- WHAT YOU SHOULD DO
Hand back all records exactly, pictures omitted.

- RECORDS SHOWN
#####

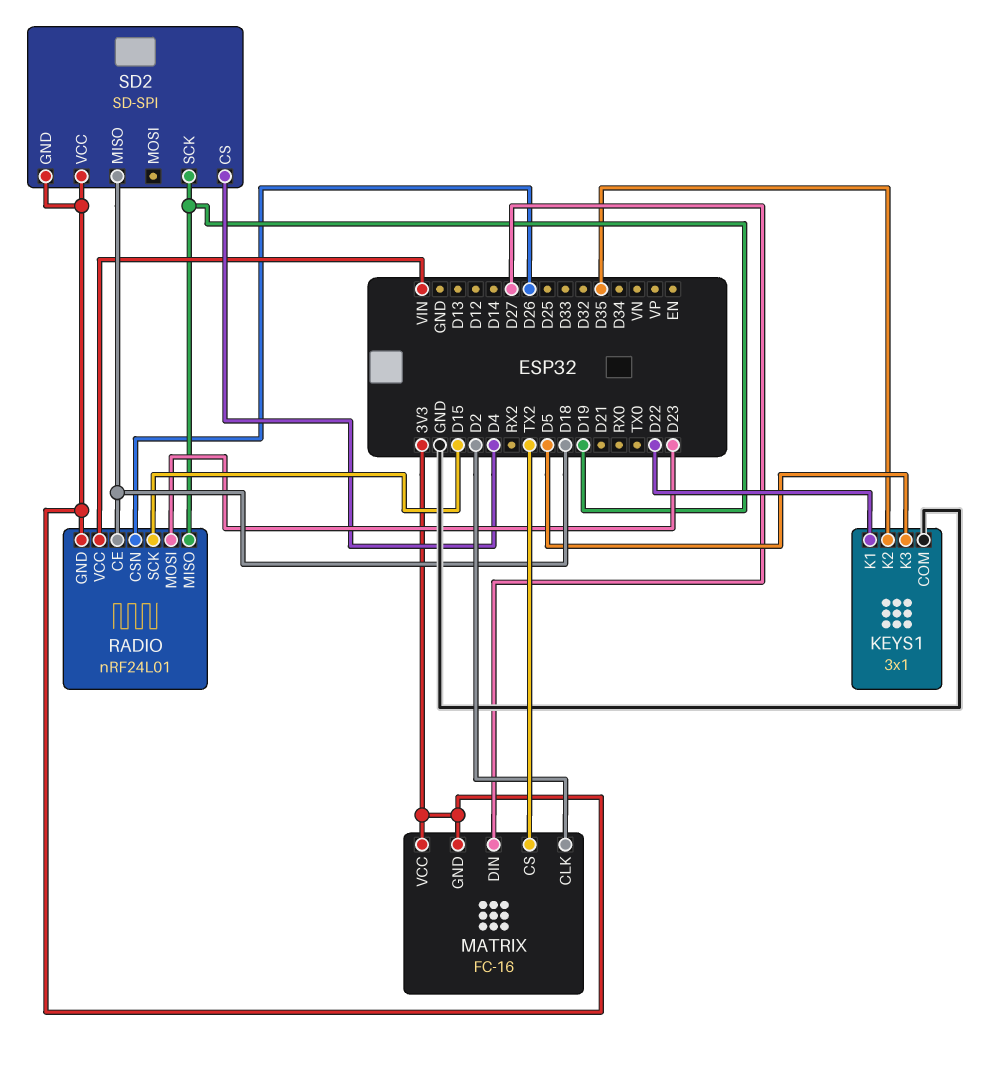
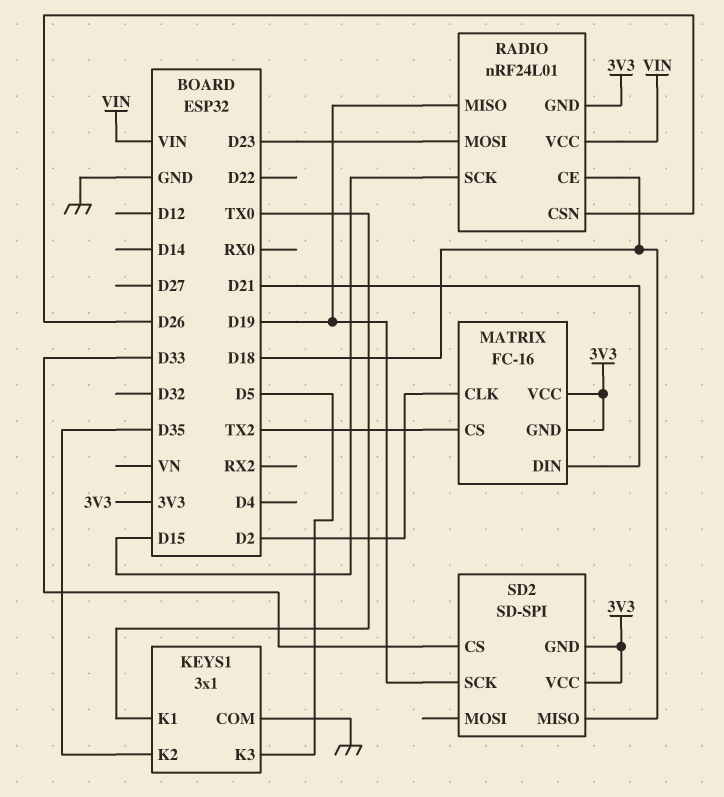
KEYS1 pin K1: D22 -> TX0
MATRIX pin DIN: D27 -> D21
SD2 pin CS: D4 -> D33

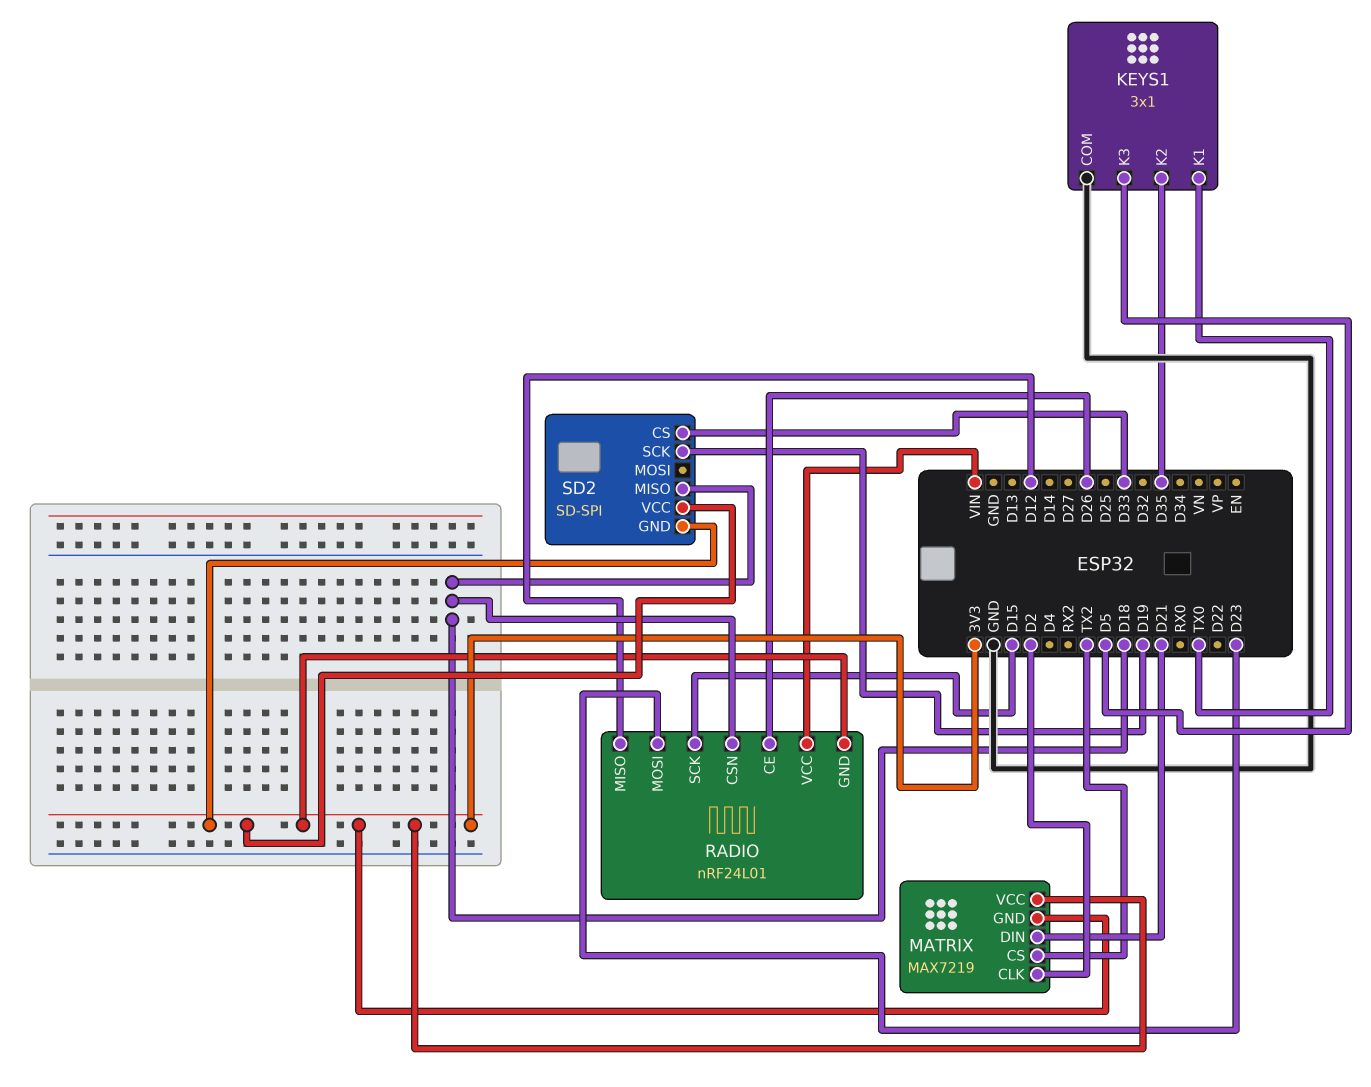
MATRIX: FC-16 -> MAX7219
RADIO pin CE: D18 -> D26
RADIO pin CSN: D26 -> D18
RADIO pin MISO: D19 -> D12

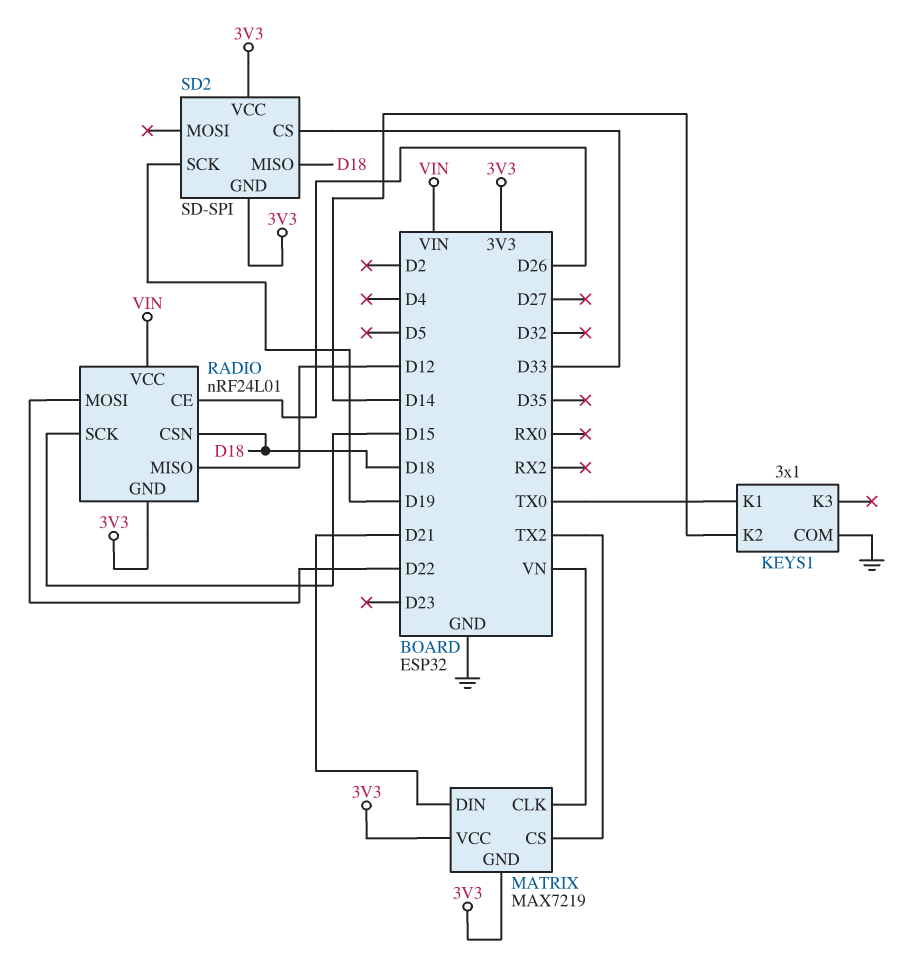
KEYS1 pin K2: D35 -> D14
KEYS1 pin K3: D5 -> none
MATRIX pin CLK: D2 -> VN
RADIO pin MOSI: D23 -> D22

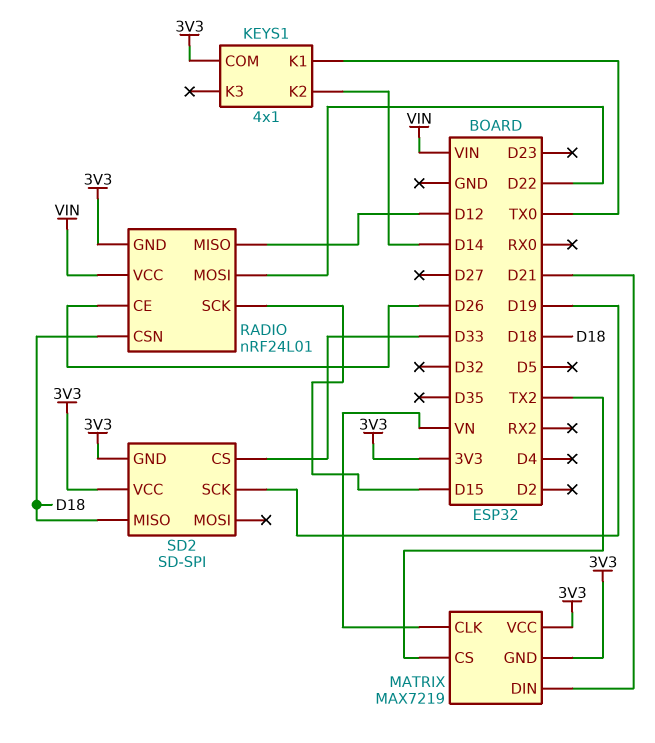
KEYS1: 3x1 -> 4x1
KEYS1 pin COM: GND -> 3V3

#####

- SOLUTION TO THIS PROBLEM
KEYS1 pin K1: D22 -> TX0
MATRIX pin DIN: D27 -> D21
SD2 pin CS: D4 -> D33

MATRIX: FC-16 -> MAX7219
RADIO pin CE: D18 -> D26
RADIO pin CSN: D26 -> D18
RADIO pin MISO: D19 -> D12

KEYS1 pin K2: D35 -> D14
KEYS1 pin K3: D5 -> none
MATRIX pin CLK: D2 -> VN
RADIO pin MOSI: D23 -> D22

KEYS1: 3x1 -> 4x1
KEYS1 pin COM: GND -> 3V3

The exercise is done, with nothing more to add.